**Request**
Your reply must contain the full listing below, reproduced exactly, but no pictures.
### Task material
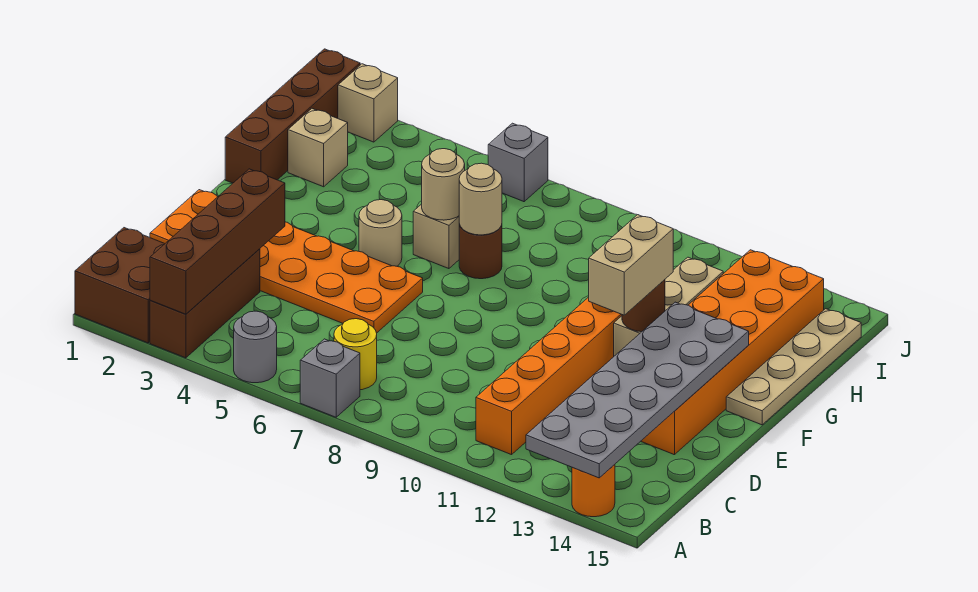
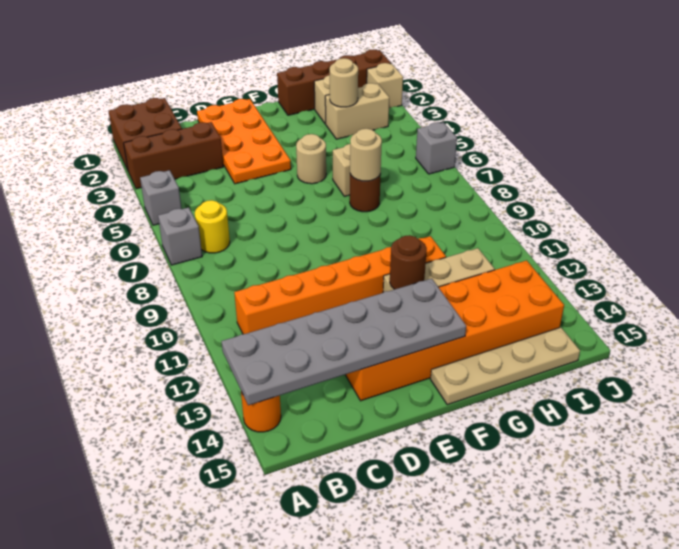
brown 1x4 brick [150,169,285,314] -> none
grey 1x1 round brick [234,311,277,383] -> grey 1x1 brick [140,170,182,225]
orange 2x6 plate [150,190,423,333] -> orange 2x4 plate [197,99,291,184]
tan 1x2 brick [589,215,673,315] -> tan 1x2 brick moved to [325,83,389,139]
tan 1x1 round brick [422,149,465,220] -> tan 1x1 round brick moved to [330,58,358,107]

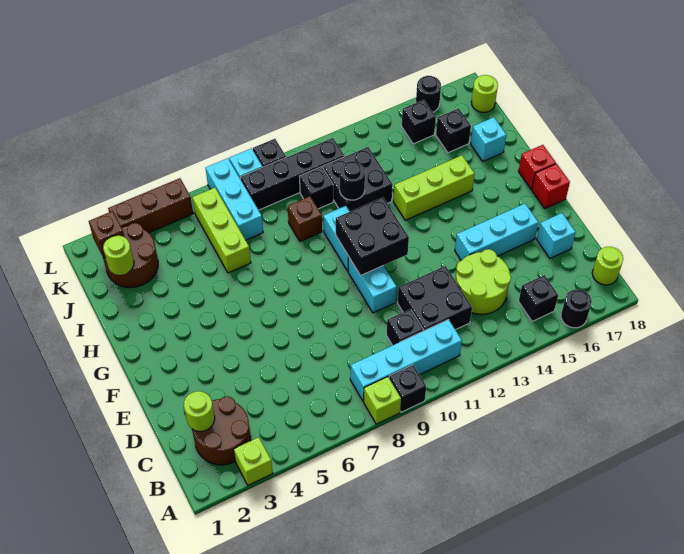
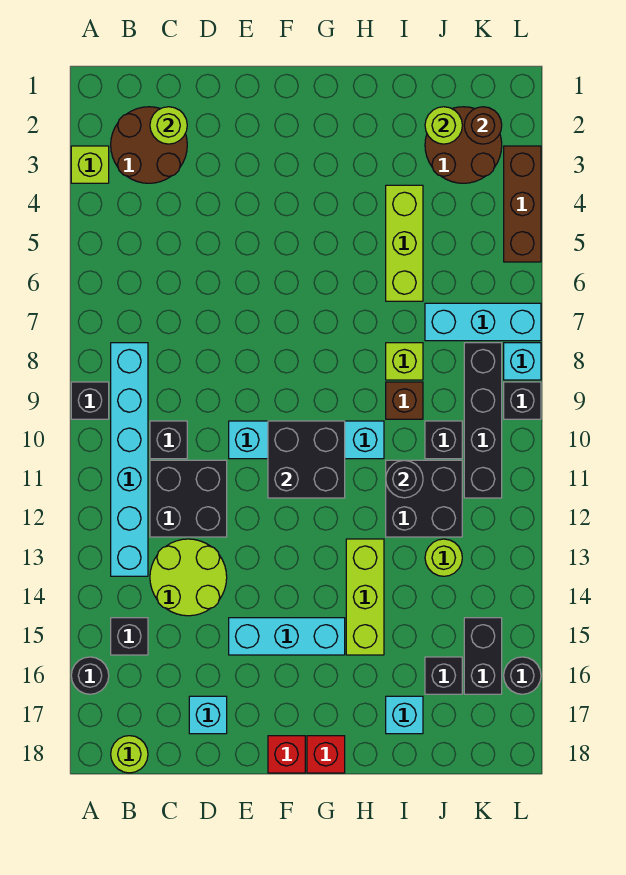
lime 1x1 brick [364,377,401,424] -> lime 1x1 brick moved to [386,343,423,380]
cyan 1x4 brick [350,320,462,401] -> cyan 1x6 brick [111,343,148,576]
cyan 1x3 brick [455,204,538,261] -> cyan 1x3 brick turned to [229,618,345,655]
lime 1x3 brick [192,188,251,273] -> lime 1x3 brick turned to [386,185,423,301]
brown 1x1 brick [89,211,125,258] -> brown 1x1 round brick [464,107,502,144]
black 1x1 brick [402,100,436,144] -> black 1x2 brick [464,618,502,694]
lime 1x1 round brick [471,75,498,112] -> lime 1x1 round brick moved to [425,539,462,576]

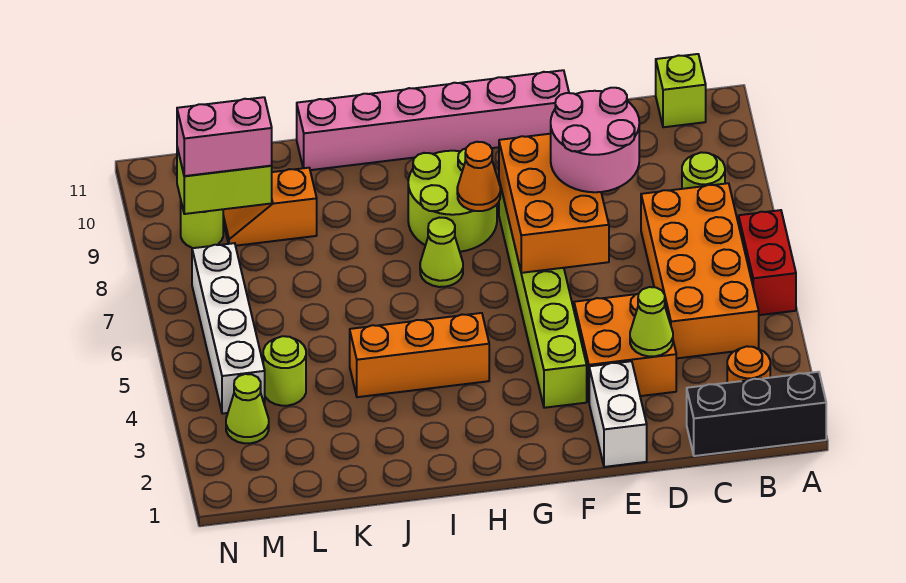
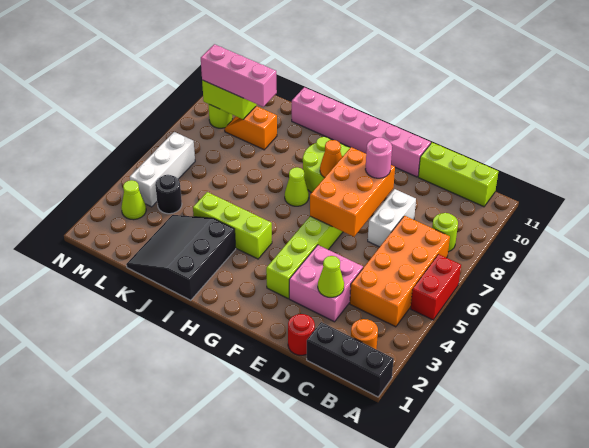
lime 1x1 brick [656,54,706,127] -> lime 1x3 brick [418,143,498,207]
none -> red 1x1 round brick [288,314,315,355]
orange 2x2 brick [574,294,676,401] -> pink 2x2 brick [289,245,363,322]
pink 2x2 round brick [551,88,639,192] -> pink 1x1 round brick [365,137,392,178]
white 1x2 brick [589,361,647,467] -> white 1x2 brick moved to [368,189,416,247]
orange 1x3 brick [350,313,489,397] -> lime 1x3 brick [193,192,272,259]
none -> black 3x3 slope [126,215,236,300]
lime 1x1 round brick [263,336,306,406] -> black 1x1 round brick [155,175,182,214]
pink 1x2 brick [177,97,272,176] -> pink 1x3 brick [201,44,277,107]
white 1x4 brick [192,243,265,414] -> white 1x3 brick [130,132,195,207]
######
**Exercise answer**
brown 1x4 brick [150,169,285,314] -> none
grey 1x1 round brick [234,311,277,383] -> grey 1x1 brick [140,170,182,225]
orange 2x6 plate [150,190,423,333] -> orange 2x4 plate [197,99,291,184]
tan 1x2 brick [589,215,673,315] -> tan 1x2 brick moved to [325,83,389,139]
tan 1x1 round brick [422,149,465,220] -> tan 1x1 round brick moved to [330,58,358,107]

lime 1x1 brick [364,377,401,424] -> lime 1x1 brick moved to [386,343,423,380]
cyan 1x4 brick [350,320,462,401] -> cyan 1x6 brick [111,343,148,576]
cyan 1x3 brick [455,204,538,261] -> cyan 1x3 brick turned to [229,618,345,655]
lime 1x3 brick [192,188,251,273] -> lime 1x3 brick turned to [386,185,423,301]
brown 1x1 brick [89,211,125,258] -> brown 1x1 round brick [464,107,502,144]
black 1x1 brick [402,100,436,144] -> black 1x2 brick [464,618,502,694]
lime 1x1 round brick [471,75,498,112] -> lime 1x1 round brick moved to [425,539,462,576]

lime 1x1 brick [656,54,706,127] -> lime 1x3 brick [418,143,498,207]
none -> red 1x1 round brick [288,314,315,355]
orange 2x2 brick [574,294,676,401] -> pink 2x2 brick [289,245,363,322]
pink 2x2 round brick [551,88,639,192] -> pink 1x1 round brick [365,137,392,178]
white 1x2 brick [589,361,647,467] -> white 1x2 brick moved to [368,189,416,247]
orange 1x3 brick [350,313,489,397] -> lime 1x3 brick [193,192,272,259]
none -> black 3x3 slope [126,215,236,300]
lime 1x1 round brick [263,336,306,406] -> black 1x1 round brick [155,175,182,214]
pink 1x2 brick [177,97,272,176] -> pink 1x3 brick [201,44,277,107]
white 1x4 brick [192,243,265,414] -> white 1x3 brick [130,132,195,207]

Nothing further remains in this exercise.